* [Object transformation records]:

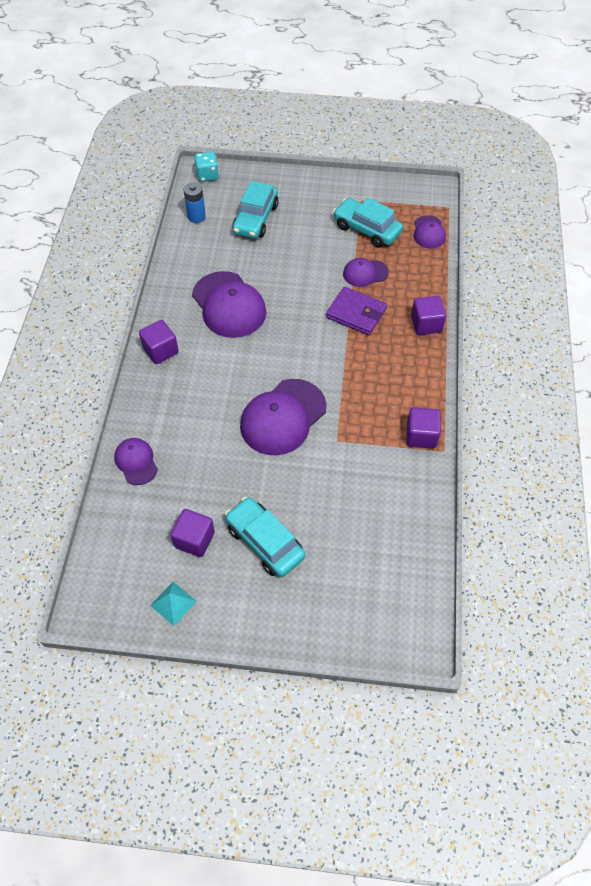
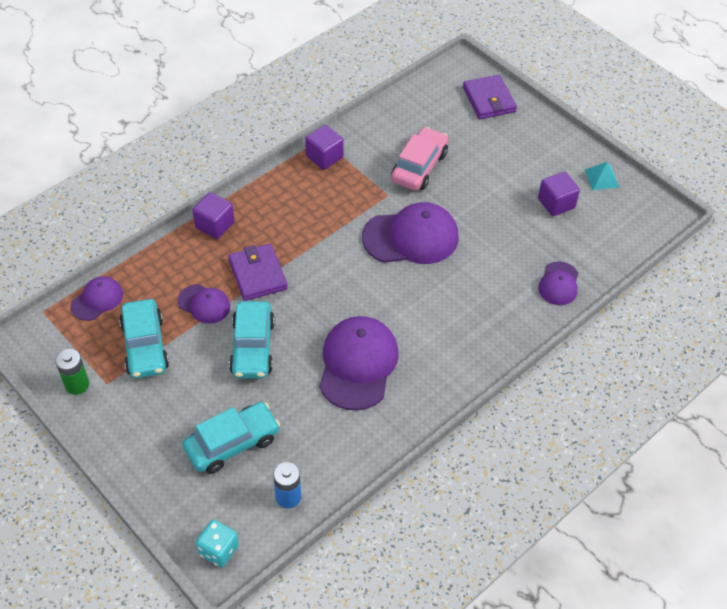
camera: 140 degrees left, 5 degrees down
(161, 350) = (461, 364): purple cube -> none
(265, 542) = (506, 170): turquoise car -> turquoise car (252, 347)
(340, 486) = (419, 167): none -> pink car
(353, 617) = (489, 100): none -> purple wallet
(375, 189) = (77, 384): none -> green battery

---

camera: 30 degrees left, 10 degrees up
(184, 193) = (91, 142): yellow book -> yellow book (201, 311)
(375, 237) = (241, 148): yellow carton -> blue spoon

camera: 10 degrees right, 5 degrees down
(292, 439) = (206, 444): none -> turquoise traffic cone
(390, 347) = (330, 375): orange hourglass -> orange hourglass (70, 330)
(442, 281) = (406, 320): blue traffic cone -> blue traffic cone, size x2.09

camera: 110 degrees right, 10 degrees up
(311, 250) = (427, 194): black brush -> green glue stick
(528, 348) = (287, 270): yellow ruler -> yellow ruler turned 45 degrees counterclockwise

--

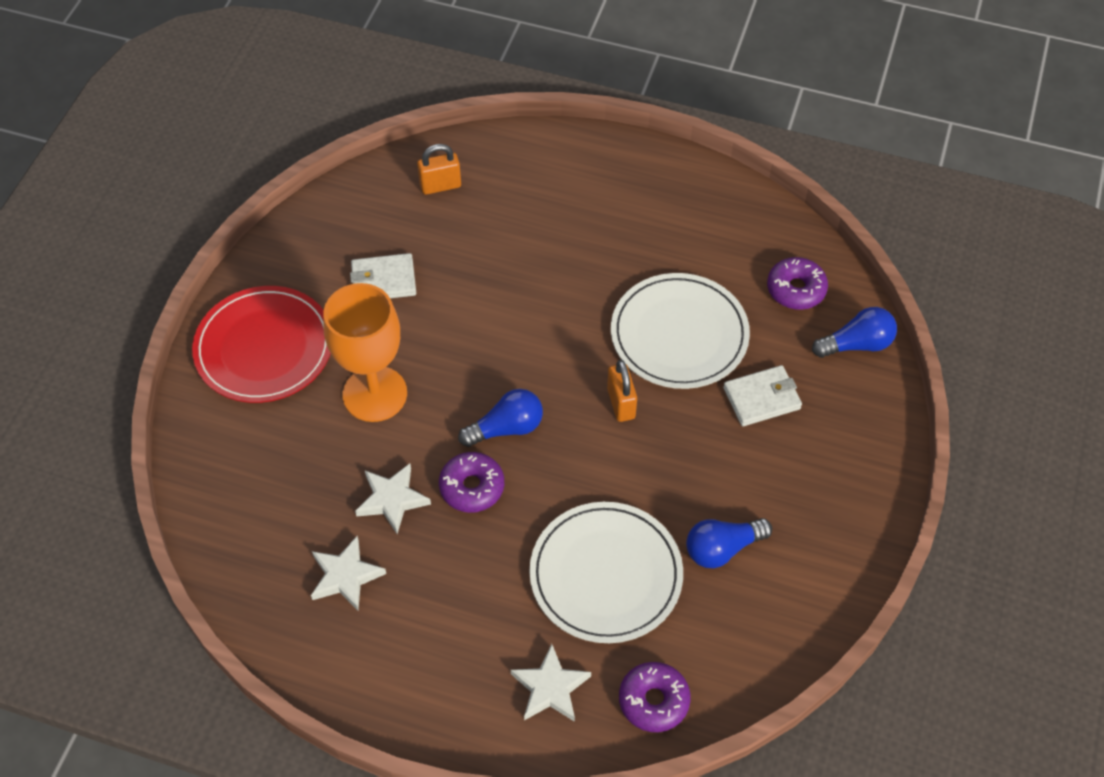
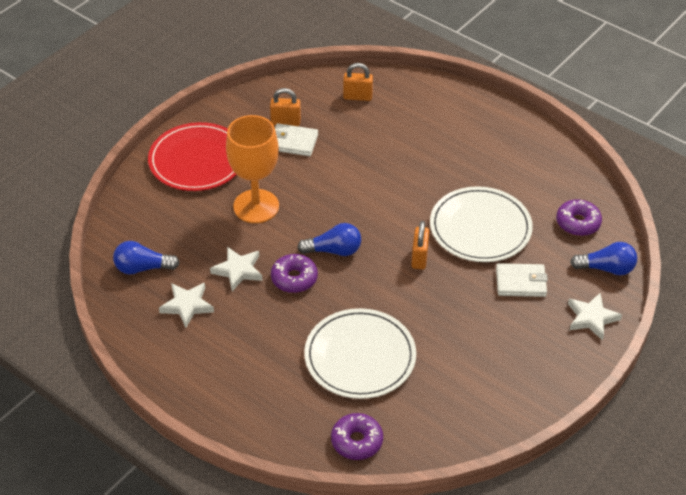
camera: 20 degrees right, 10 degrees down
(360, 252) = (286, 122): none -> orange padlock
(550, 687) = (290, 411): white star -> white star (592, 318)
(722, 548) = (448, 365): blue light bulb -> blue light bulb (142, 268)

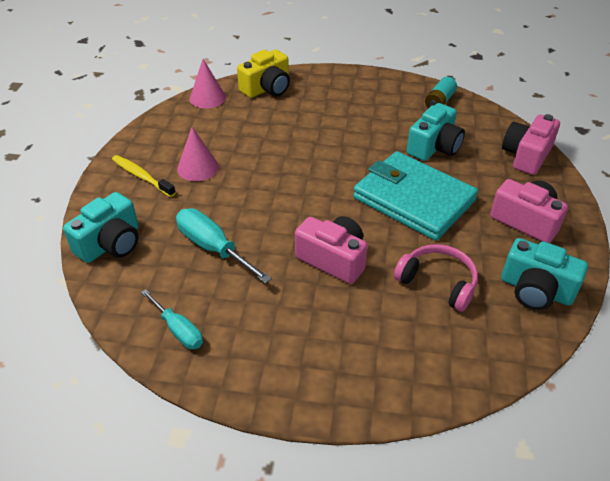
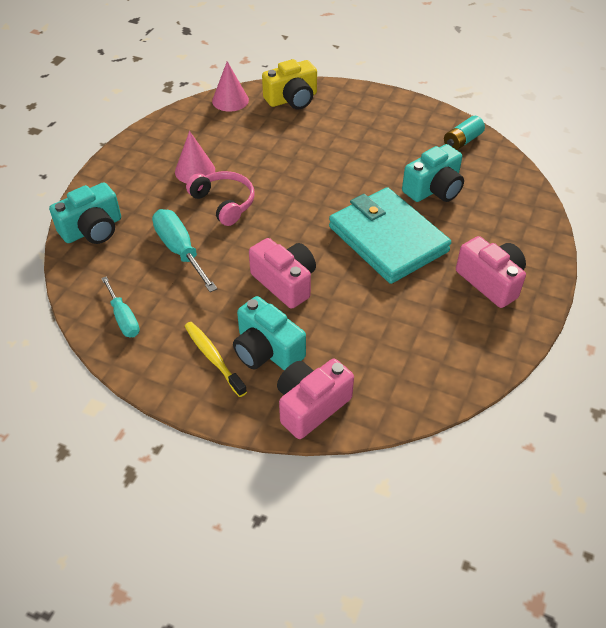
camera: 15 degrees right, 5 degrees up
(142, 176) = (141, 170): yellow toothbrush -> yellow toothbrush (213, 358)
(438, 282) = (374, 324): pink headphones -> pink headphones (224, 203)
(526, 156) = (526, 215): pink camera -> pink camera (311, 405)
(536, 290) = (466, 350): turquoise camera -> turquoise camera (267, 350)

* [Assignment]:
From the line that has "(438, 282) = (374, 324): pink" through the line that has "(536, 290) = (466, 350): turquoise", copy every line exactly as it appears above, and leave out all others.

* [Solution below]:
(438, 282) = (374, 324): pink headphones -> pink headphones (224, 203)
(526, 156) = (526, 215): pink camera -> pink camera (311, 405)
(536, 290) = (466, 350): turquoise camera -> turquoise camera (267, 350)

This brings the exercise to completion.